(Provided data begins)

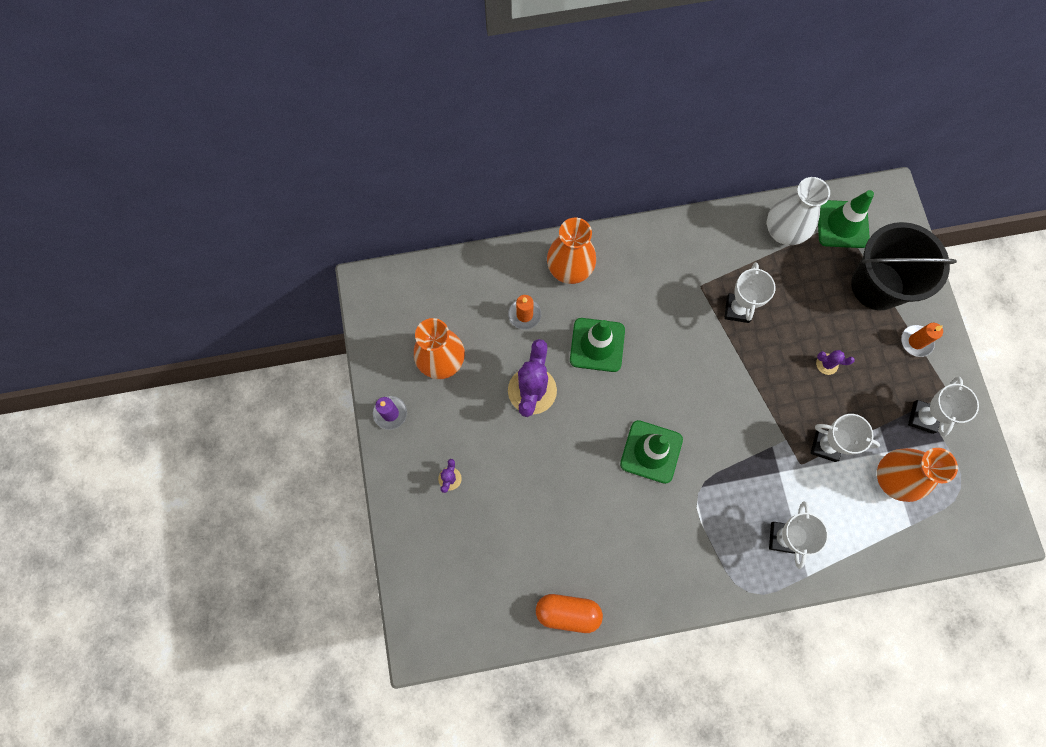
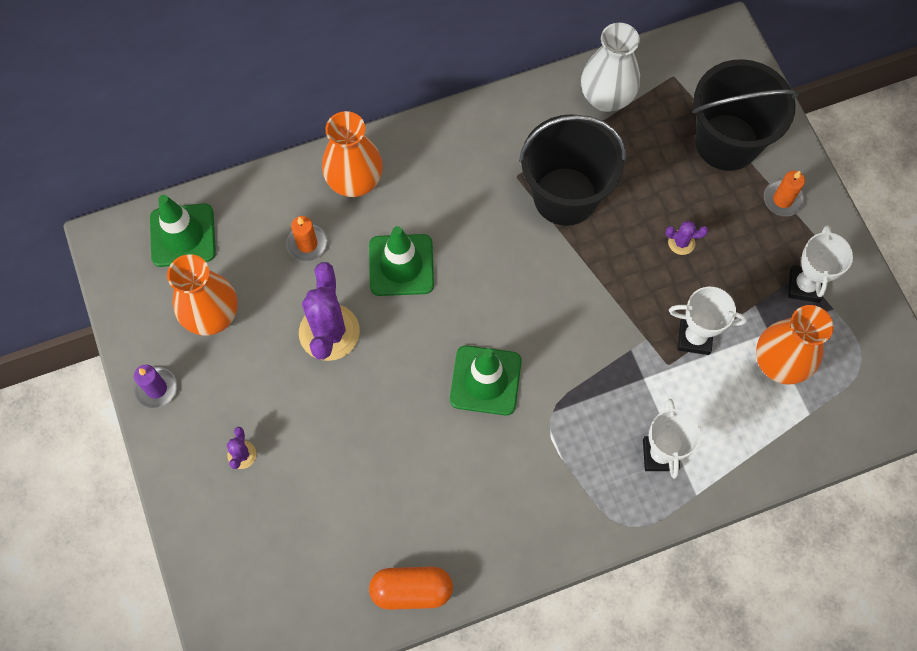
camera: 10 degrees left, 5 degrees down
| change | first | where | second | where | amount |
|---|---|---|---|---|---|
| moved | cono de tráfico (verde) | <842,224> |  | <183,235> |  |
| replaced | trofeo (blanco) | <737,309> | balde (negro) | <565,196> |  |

(Provided data ends)

§ What is being asked: Pictures are to be left out; all else in the entries above is to be quoted exactly.

§ Finished task:
camera: 10 degrees left, 5 degrees down
| change | first | where | second | where | amount |
|---|---|---|---|---|---|
| moved | cono de tráfico (verde) | <842,224> |  | <183,235> |  |
| replaced | trofeo (blanco) | <737,309> | balde (negro) | <565,196> |  |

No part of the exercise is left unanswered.